Work instruction |
Write out the line that has "(124, 342) = (93, 423): none -> brown bell" in it, along with each line that comes after it until the listing ends, and add nothing.

Working data |

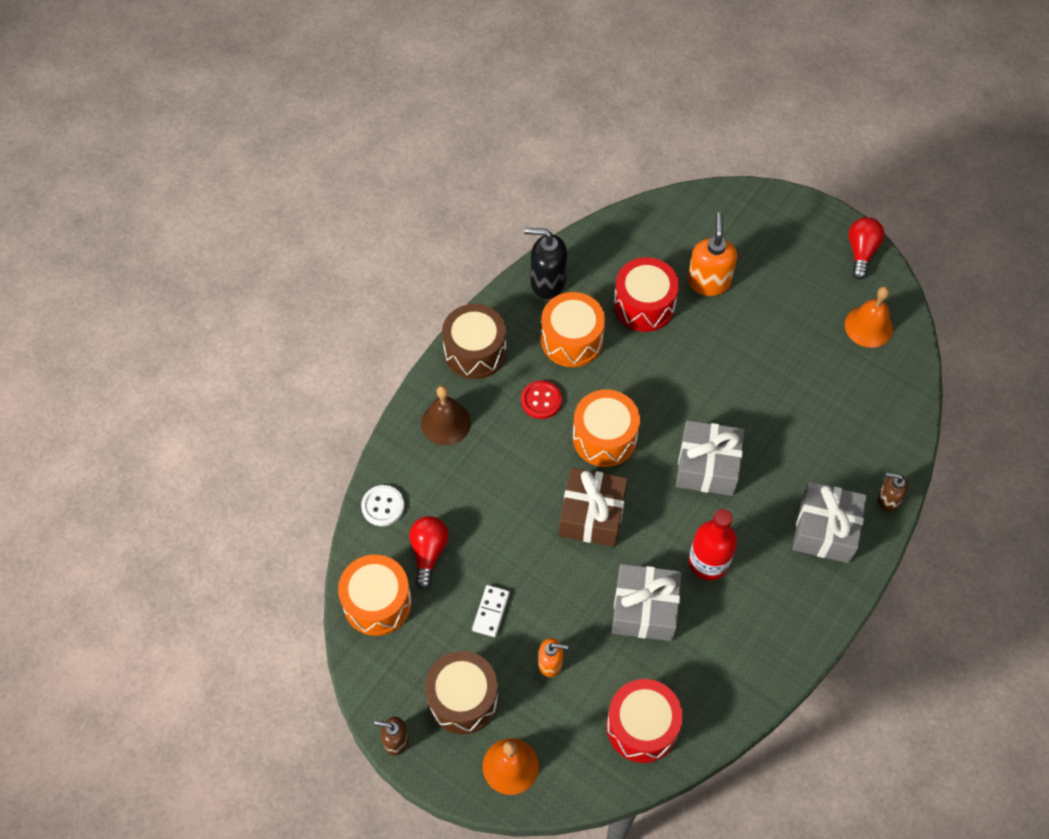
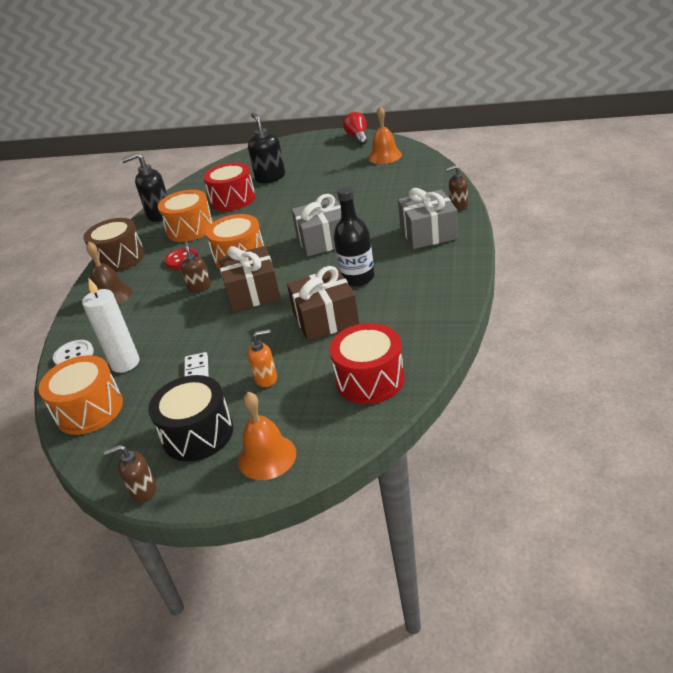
camera: 20 degrees left, 25 degrees down
(428, 552) = (125, 363): red light bulb -> white candle
(463, 699) = (198, 434): brown drum -> black drum
(541, 468) = (199, 287): none -> brown soap dispenser
(644, 609) = (325, 318): grey gift -> brown gift
(708, 282) = (270, 177): orange soap dispenser -> black soap dispenser
(708, 562) = (357, 278): red bottle -> black bottle

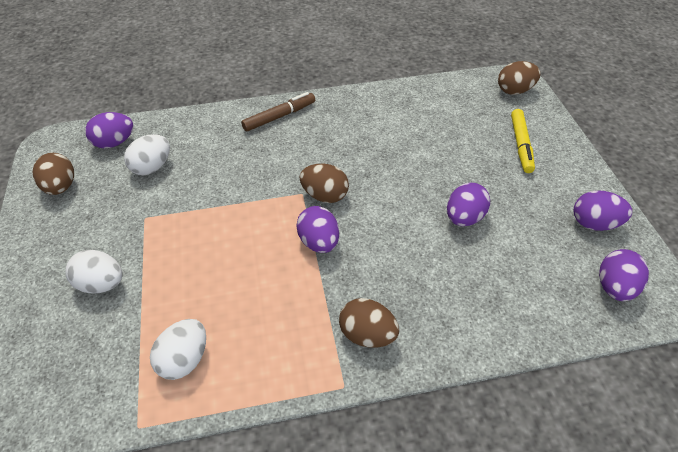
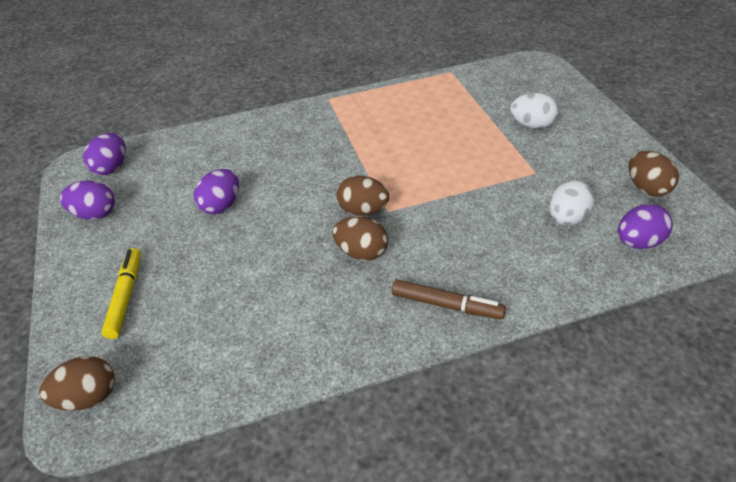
camera: 175 degrees right, 5 degrees down
(184, 359) = (439, 97): white egg -> none
(279, 116) = (447, 305): brown marker -> brown marker turned 120 degrees counterclockwise
(319, 242) = (360, 171): purple egg -> none
(367, 335) = (314, 121): brown egg -> brown egg (361, 253)

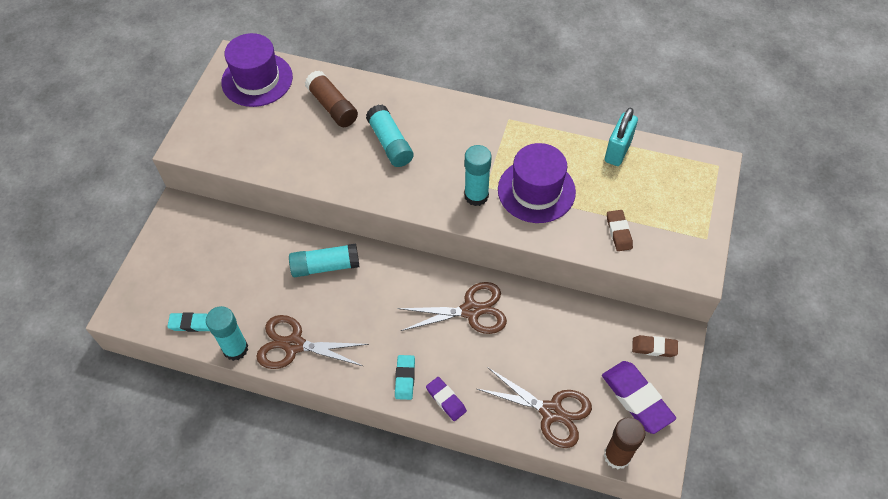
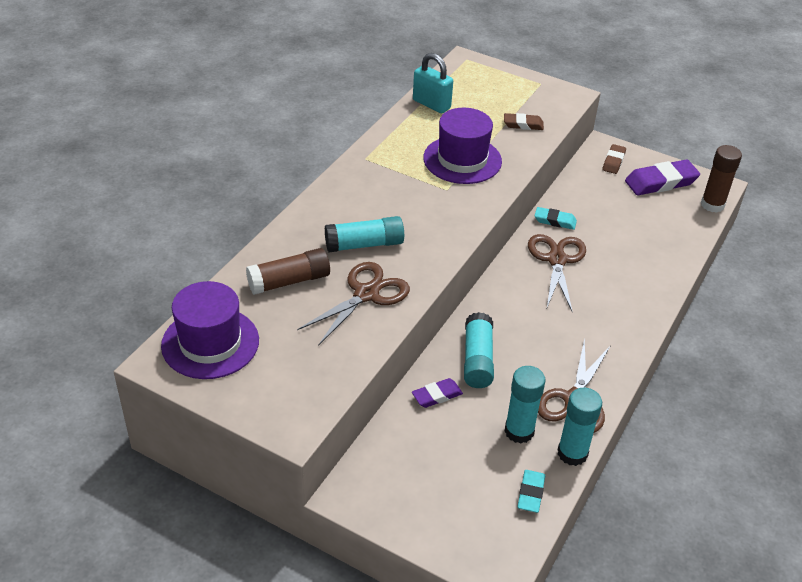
camera: 80 degrees left, 15 degrees down
(405, 378) = (626, 319): turquoise eraser -> turquoise eraser (555, 221)
(446, 400) = (652, 295): purple eraser -> purple eraser (437, 395)
(476, 196) = (456, 197): turquoise glue stick -> turquoise glue stick (519, 431)
(551, 412) = (669, 232): brown scissors -> brown scissors (366, 294)

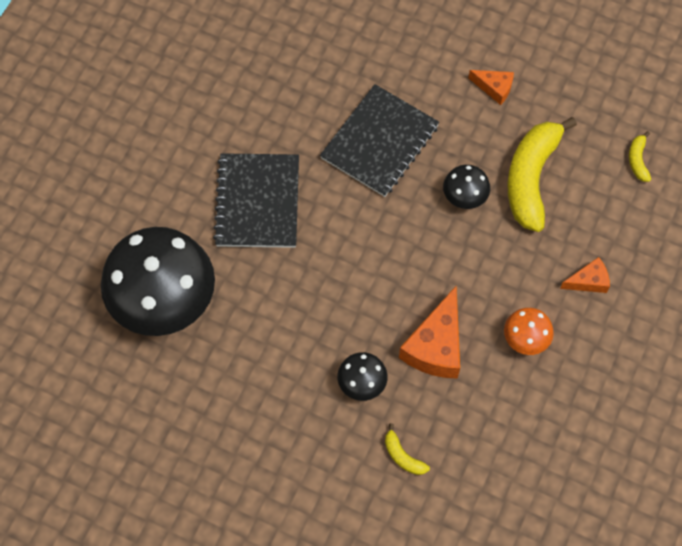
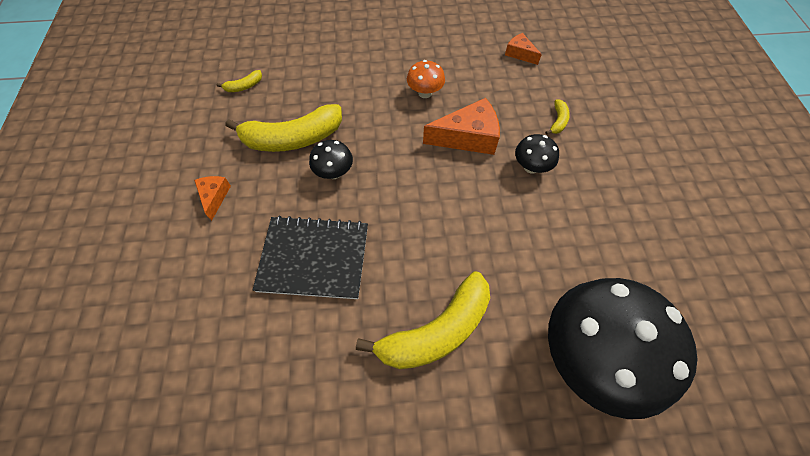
camera: 120 degrees left, 5 degrees down
(257, 202) = (436, 331): black notebook -> yellow banana
(588, 281) = (358, 78): orange cheese -> orange cheese (519, 54)

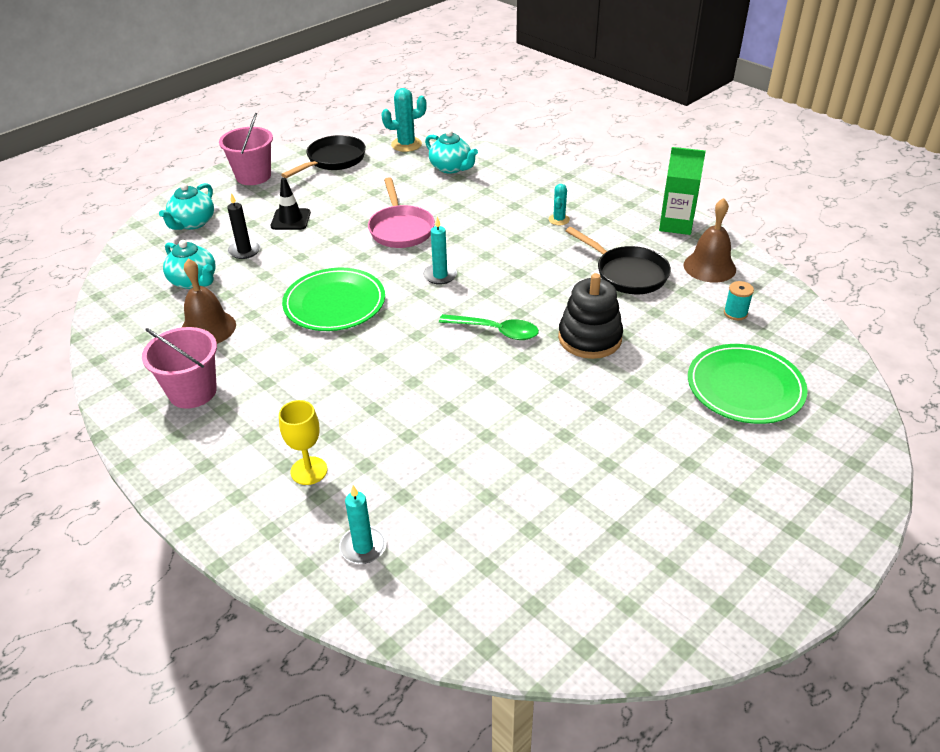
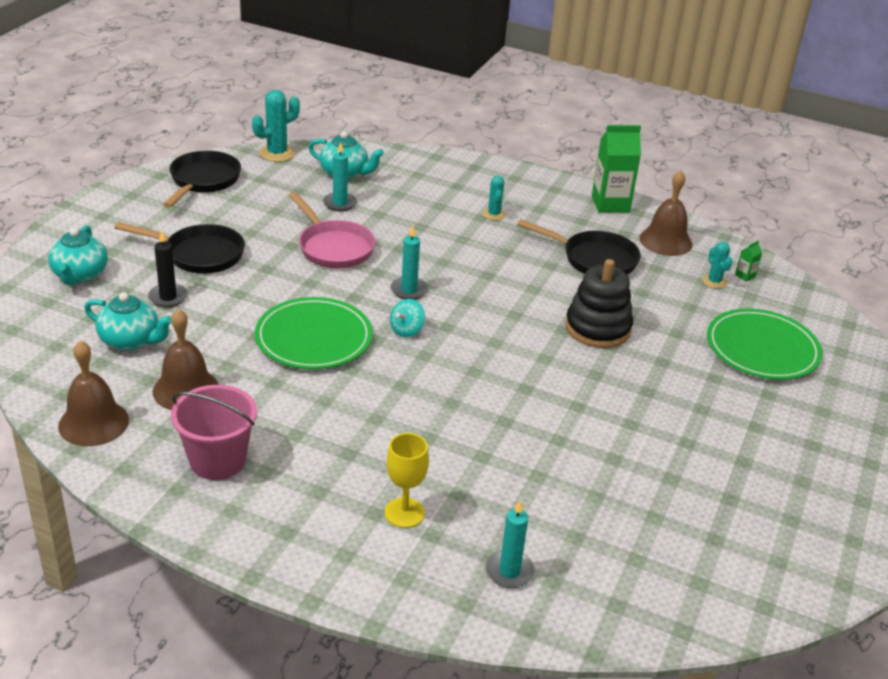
camera: 25 degrees left, 5 degrees down
(124, 342) = (93, 423): none -> brown bell
(253, 176) = (117, 211): pink bucket -> none
(290, 219) = (199, 254): black traffic cone -> black pan
(415, 310) = (407, 330): none -> turquoise spinning top
(430, 192) = (340, 203): none -> turquoise candle
(496, 331) = (503, 337): green spoon -> none
(735, 313) = (714, 281): turquoise spool -> turquoise cactus
(771, 312) = (745, 276): none -> green carton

Output below |
(124, 342) = (93, 423): none -> brown bell
(253, 176) = (117, 211): pink bucket -> none
(290, 219) = (199, 254): black traffic cone -> black pan
(415, 310) = (407, 330): none -> turquoise spinning top
(430, 192) = (340, 203): none -> turquoise candle
(496, 331) = (503, 337): green spoon -> none
(735, 313) = (714, 281): turquoise spool -> turquoise cactus
(771, 312) = (745, 276): none -> green carton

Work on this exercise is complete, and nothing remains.